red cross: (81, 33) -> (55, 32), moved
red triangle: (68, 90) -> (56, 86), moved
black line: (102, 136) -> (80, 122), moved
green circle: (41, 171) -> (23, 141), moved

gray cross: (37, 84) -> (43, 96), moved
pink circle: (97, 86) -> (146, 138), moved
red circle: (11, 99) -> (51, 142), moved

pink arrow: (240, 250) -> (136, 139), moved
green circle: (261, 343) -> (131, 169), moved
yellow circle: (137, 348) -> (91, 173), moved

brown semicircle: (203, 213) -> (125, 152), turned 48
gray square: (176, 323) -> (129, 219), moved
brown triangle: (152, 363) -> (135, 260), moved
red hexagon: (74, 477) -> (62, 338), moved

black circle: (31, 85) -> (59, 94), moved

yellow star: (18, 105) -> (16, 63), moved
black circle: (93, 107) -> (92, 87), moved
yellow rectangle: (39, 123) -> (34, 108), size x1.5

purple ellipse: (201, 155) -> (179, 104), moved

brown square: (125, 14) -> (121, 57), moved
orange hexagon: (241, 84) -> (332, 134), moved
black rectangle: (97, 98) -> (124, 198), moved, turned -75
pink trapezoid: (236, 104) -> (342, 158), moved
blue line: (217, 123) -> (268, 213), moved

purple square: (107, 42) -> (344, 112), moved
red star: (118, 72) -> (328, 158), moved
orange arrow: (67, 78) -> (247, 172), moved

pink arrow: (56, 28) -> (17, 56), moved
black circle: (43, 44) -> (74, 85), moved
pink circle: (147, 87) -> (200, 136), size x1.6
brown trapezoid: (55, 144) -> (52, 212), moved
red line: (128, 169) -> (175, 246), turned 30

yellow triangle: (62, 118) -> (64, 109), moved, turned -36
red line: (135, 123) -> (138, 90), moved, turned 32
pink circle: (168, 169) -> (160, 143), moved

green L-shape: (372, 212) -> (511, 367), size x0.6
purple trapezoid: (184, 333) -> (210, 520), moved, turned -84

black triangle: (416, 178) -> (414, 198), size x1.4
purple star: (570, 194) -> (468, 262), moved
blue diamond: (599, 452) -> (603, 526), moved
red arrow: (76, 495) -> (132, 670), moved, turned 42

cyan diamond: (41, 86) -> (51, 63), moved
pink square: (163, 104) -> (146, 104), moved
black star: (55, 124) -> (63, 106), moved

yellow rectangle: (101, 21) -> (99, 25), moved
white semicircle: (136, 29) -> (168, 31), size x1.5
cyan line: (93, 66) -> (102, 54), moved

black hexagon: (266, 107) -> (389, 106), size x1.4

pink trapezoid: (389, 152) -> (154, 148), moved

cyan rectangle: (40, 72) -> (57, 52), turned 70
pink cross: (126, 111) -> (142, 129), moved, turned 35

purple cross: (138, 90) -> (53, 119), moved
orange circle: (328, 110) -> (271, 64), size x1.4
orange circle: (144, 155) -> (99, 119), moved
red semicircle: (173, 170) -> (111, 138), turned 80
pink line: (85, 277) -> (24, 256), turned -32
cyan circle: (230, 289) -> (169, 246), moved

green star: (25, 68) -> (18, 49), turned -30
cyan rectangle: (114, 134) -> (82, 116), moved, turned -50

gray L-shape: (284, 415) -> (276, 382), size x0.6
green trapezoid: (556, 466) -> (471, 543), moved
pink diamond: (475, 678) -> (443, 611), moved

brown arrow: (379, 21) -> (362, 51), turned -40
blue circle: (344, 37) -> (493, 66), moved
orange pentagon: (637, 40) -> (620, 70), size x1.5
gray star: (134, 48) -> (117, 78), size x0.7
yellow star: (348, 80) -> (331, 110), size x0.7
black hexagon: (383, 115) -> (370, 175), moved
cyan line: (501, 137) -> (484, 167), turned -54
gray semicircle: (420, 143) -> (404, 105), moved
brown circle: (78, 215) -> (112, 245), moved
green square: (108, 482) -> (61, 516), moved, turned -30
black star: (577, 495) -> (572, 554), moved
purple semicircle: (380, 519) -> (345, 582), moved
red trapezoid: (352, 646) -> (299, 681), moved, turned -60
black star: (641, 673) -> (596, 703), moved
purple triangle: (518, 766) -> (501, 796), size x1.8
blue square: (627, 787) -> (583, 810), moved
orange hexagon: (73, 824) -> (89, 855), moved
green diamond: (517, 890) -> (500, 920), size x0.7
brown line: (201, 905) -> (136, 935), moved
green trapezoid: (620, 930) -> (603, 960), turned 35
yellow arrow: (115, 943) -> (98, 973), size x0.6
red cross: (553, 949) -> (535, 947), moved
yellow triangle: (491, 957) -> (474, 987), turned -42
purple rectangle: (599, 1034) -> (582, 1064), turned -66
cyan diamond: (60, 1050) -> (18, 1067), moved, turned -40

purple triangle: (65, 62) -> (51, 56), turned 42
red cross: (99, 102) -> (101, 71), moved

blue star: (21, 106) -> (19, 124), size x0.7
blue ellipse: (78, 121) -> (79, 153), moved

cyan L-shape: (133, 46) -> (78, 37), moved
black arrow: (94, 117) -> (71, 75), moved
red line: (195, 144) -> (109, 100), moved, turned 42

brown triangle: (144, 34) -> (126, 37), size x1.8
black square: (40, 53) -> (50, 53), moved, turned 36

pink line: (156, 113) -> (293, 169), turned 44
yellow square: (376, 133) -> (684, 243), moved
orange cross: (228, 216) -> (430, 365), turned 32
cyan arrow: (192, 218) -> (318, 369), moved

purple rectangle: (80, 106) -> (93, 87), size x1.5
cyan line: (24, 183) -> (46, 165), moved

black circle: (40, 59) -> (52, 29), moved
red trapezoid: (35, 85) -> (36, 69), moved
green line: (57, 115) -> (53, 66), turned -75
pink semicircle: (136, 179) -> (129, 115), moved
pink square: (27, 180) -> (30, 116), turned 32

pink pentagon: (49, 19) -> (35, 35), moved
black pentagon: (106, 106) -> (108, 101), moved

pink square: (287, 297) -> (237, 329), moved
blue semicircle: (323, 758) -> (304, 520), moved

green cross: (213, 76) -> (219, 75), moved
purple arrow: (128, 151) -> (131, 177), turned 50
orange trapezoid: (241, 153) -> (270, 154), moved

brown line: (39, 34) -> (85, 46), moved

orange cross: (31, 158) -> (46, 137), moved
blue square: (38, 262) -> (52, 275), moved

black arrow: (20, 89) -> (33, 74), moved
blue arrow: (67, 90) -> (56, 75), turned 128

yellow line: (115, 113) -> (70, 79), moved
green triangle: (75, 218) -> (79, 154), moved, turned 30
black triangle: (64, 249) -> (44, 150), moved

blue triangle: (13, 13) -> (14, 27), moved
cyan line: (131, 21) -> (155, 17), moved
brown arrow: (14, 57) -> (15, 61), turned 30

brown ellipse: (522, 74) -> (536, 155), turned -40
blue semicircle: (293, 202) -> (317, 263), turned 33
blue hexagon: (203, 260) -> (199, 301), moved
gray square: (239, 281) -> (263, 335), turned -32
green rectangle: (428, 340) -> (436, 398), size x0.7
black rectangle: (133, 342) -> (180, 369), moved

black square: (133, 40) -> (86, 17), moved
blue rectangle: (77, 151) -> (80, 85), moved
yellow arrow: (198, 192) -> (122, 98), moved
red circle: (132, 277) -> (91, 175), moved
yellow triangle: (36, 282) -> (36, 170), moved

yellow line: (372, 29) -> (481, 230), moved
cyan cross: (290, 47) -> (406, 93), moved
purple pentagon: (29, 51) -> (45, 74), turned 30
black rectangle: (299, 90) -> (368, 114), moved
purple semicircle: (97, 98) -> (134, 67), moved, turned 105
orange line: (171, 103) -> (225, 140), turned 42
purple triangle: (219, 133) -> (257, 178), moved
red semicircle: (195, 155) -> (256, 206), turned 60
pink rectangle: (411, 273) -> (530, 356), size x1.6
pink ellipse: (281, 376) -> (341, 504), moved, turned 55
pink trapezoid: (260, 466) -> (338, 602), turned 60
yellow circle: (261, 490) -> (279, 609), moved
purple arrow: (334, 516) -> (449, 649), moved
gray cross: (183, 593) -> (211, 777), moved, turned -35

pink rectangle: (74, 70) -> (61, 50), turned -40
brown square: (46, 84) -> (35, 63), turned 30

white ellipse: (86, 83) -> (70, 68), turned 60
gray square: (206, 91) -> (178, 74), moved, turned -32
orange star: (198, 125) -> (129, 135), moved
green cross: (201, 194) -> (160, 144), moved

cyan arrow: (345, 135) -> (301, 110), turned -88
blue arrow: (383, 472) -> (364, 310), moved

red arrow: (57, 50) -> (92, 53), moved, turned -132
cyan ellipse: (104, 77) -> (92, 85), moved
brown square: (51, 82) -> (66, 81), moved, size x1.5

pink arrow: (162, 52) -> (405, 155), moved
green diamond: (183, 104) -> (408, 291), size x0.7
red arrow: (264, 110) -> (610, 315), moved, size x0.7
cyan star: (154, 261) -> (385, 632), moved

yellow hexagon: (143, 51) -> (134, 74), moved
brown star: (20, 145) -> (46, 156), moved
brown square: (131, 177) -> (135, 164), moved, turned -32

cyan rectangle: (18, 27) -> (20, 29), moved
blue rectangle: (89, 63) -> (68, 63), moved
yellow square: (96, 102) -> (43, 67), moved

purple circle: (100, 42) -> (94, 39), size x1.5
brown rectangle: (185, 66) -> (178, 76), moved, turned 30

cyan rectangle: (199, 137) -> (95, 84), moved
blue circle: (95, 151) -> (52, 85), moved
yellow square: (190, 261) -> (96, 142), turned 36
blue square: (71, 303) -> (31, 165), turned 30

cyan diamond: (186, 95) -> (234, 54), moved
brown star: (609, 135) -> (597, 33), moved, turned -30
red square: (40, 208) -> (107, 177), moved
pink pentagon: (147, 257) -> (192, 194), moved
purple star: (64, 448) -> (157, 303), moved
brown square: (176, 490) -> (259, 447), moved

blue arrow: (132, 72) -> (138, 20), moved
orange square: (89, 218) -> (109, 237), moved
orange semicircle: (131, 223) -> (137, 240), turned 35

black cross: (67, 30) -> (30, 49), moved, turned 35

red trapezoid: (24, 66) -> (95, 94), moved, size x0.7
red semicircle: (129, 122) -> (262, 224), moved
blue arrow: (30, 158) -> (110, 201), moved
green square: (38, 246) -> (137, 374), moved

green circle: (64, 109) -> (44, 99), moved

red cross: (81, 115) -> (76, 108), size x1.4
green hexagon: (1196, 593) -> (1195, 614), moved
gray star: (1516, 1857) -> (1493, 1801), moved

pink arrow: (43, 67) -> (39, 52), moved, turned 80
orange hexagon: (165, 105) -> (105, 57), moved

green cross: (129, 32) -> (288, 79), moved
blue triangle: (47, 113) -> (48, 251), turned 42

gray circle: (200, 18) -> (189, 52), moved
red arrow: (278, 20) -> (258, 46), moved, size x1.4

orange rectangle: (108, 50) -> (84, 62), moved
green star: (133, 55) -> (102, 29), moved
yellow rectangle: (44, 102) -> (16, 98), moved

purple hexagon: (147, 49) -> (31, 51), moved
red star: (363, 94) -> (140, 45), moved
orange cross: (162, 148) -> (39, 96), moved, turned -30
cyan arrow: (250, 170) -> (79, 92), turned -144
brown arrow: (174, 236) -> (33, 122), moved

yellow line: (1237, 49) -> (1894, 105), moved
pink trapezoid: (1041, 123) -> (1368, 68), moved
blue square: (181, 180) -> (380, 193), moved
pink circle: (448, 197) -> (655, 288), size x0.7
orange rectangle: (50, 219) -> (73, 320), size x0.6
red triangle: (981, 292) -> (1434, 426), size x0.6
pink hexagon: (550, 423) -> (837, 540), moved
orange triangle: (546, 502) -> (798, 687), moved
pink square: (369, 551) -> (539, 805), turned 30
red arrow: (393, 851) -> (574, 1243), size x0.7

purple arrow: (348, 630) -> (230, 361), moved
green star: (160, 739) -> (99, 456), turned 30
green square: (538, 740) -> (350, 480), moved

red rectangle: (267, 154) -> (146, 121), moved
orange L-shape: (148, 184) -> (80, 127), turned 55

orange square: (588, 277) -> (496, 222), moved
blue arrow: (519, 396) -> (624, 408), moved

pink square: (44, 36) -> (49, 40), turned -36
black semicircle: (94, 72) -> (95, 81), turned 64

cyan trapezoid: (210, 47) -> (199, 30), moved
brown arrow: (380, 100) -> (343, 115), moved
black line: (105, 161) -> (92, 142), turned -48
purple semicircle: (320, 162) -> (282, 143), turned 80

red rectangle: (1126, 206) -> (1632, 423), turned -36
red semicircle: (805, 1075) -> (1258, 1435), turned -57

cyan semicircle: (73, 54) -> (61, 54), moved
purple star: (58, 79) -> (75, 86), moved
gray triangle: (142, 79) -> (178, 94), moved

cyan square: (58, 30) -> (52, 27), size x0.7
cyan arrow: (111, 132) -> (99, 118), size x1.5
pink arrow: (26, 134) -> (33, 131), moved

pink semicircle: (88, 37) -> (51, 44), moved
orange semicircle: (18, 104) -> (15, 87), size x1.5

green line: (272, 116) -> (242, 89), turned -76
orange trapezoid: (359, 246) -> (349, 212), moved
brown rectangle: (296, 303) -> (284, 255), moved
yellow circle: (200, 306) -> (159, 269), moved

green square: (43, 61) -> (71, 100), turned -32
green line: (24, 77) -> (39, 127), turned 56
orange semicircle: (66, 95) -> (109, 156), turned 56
☆ ☆ ☆ ☆ ☆ ☆ ☆
**Exercise aim**
The answer must be every line of the records above that holds the word "hexagon".

**Exercise output**
red hexagon: (74, 477) -> (62, 338), moved
orange hexagon: (241, 84) -> (332, 134), moved
black hexagon: (266, 107) -> (389, 106), size x1.4
black hexagon: (383, 115) -> (370, 175), moved
orange hexagon: (73, 824) -> (89, 855), moved
blue hexagon: (203, 260) -> (199, 301), moved
yellow hexagon: (143, 51) -> (134, 74), moved
green hexagon: (1196, 593) -> (1195, 614), moved
orange hexagon: (165, 105) -> (105, 57), moved
purple hexagon: (147, 49) -> (31, 51), moved
pink hexagon: (550, 423) -> (837, 540), moved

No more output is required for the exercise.